== Segment start ==

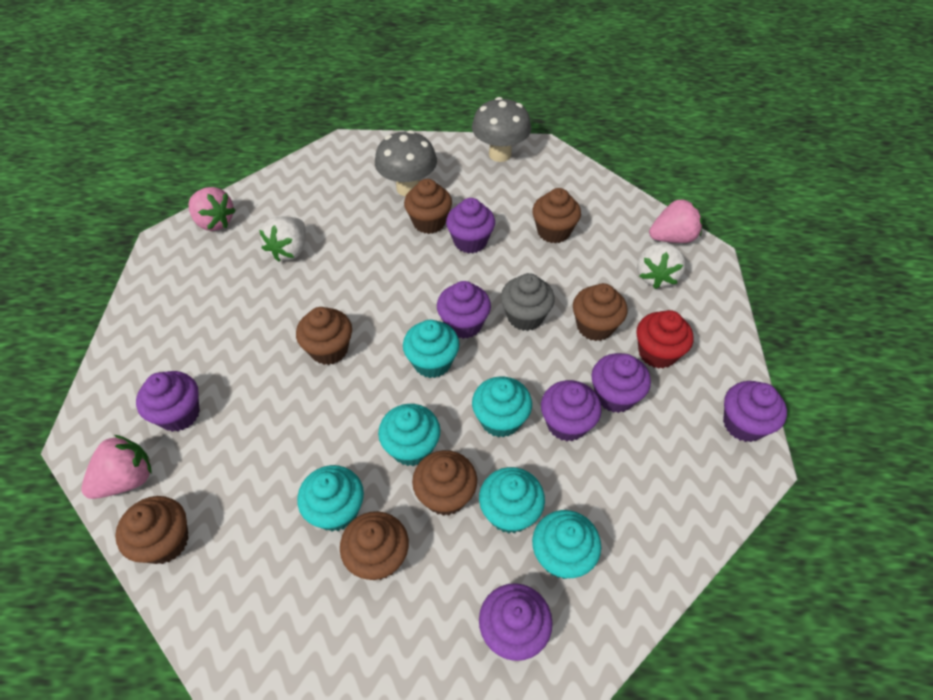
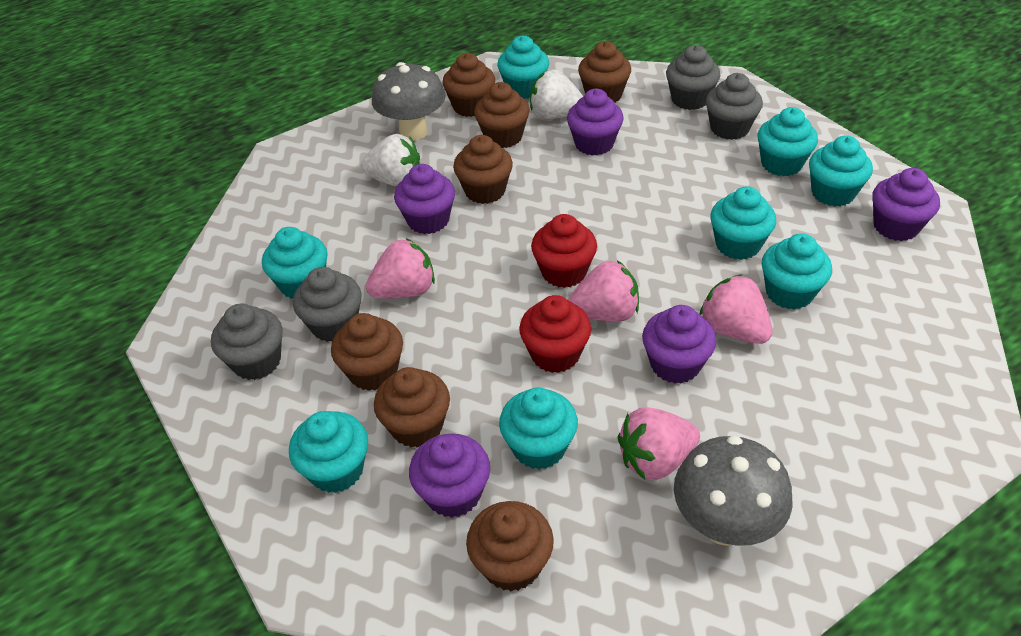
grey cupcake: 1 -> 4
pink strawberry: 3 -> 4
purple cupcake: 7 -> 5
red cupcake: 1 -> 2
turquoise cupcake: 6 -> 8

== Segment end ==
== Segment start ==

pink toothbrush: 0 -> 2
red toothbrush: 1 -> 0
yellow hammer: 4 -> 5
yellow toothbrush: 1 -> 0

== Segment end ==
== Segment start ==

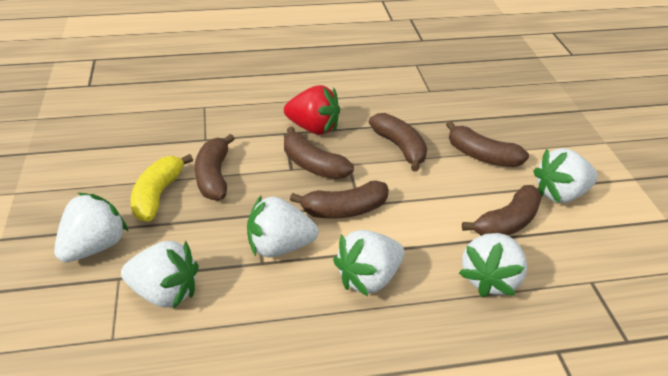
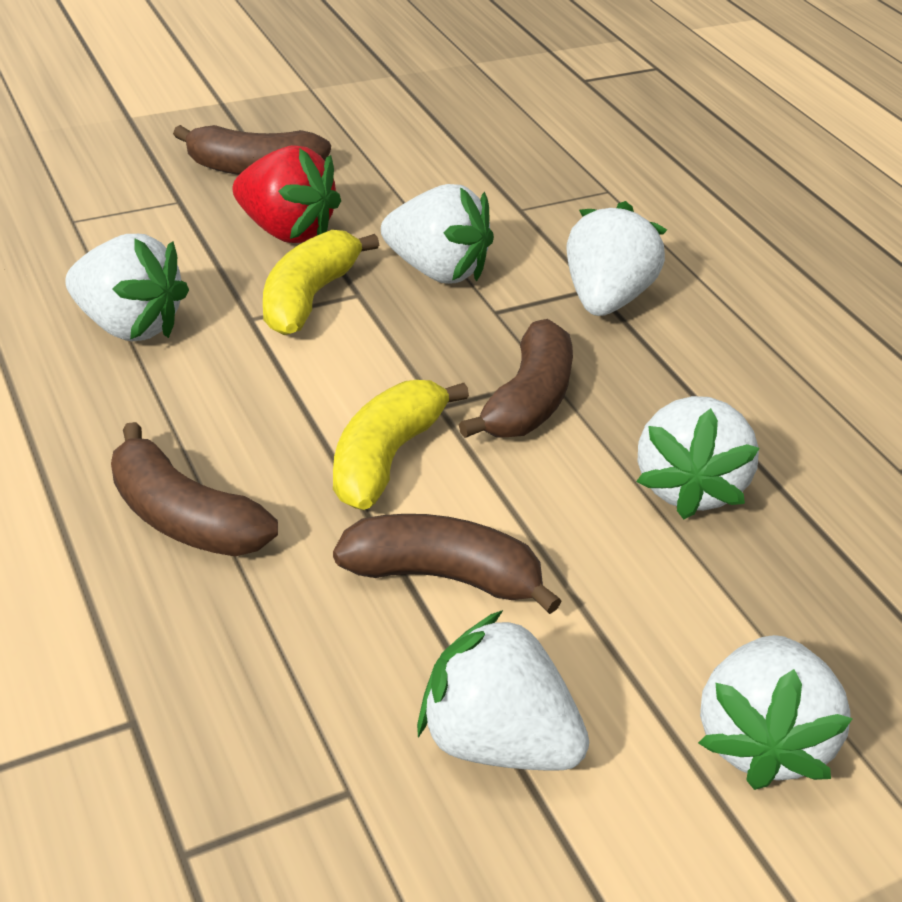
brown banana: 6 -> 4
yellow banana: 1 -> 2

== Segment end ==

* **TASK BRIEF**
From the line containing "grey cupcake: 1 -> 4" down to the line containing "turquoise cupcake: 6 -> 8" in the material above, reproduce every line exactly, including the two end lines.

* **SOLUTION TO THE EXERCISE**
grey cupcake: 1 -> 4
pink strawberry: 3 -> 4
purple cupcake: 7 -> 5
red cupcake: 1 -> 2
turquoise cupcake: 6 -> 8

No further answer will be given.